(Coordinate-based change listings)
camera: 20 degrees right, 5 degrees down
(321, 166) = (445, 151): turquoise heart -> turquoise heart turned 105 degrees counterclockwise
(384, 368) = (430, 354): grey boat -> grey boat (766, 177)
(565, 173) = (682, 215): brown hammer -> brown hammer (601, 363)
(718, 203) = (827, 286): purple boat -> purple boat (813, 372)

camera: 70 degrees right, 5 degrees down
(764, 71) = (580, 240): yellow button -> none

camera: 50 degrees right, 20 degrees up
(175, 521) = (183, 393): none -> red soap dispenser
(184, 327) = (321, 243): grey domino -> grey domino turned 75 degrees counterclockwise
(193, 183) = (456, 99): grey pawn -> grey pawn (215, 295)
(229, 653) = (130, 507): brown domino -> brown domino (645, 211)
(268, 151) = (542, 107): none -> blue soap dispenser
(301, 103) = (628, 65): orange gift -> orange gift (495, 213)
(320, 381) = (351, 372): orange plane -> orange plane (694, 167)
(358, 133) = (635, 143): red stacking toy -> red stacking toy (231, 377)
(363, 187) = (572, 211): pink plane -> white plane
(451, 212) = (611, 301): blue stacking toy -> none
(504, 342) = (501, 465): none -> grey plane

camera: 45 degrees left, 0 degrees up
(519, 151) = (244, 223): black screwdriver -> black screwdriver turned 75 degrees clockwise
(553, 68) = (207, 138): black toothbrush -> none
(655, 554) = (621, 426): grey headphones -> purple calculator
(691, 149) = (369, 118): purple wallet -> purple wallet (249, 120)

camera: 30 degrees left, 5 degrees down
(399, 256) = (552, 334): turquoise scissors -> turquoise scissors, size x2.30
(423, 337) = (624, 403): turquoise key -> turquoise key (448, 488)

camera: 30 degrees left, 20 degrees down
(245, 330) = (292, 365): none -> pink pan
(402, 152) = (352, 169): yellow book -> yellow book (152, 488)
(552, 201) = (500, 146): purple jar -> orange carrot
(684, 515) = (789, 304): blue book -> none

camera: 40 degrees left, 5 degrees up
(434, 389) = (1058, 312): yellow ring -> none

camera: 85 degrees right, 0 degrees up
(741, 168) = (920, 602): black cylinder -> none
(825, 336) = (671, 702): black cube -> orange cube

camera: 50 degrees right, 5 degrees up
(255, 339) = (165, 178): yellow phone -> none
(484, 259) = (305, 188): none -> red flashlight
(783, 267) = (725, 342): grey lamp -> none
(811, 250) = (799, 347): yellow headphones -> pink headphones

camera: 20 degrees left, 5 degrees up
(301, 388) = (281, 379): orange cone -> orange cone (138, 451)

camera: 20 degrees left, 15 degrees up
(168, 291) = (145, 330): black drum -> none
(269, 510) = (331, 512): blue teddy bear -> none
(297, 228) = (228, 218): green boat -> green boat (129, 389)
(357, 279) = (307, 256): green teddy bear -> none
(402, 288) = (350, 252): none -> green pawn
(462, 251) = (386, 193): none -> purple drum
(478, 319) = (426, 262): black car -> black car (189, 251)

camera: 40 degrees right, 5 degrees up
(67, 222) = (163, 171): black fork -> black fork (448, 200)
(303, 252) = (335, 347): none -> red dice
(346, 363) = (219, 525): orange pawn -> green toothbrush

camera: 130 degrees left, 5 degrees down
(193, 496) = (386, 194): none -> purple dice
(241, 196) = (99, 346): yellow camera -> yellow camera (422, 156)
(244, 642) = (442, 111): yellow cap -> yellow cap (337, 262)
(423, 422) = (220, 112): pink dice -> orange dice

## [TASK TO CARRY OUT]
Copy each line exactly, beginning at the one with "camera: 20 degrees left, 15 degrees up" and stopping after the last line of the entries. Include nothing else.

## [EXERCISE RESPONSE]
camera: 20 degrees left, 15 degrees up
(168, 291) = (145, 330): black drum -> none
(269, 510) = (331, 512): blue teddy bear -> none
(297, 228) = (228, 218): green boat -> green boat (129, 389)
(357, 279) = (307, 256): green teddy bear -> none
(402, 288) = (350, 252): none -> green pawn
(462, 251) = (386, 193): none -> purple drum
(478, 319) = (426, 262): black car -> black car (189, 251)

camera: 40 degrees right, 5 degrees up
(67, 222) = (163, 171): black fork -> black fork (448, 200)
(303, 252) = (335, 347): none -> red dice
(346, 363) = (219, 525): orange pawn -> green toothbrush

camera: 130 degrees left, 5 degrees down
(193, 496) = (386, 194): none -> purple dice
(241, 196) = (99, 346): yellow camera -> yellow camera (422, 156)
(244, 642) = (442, 111): yellow cap -> yellow cap (337, 262)
(423, 422) = (220, 112): pink dice -> orange dice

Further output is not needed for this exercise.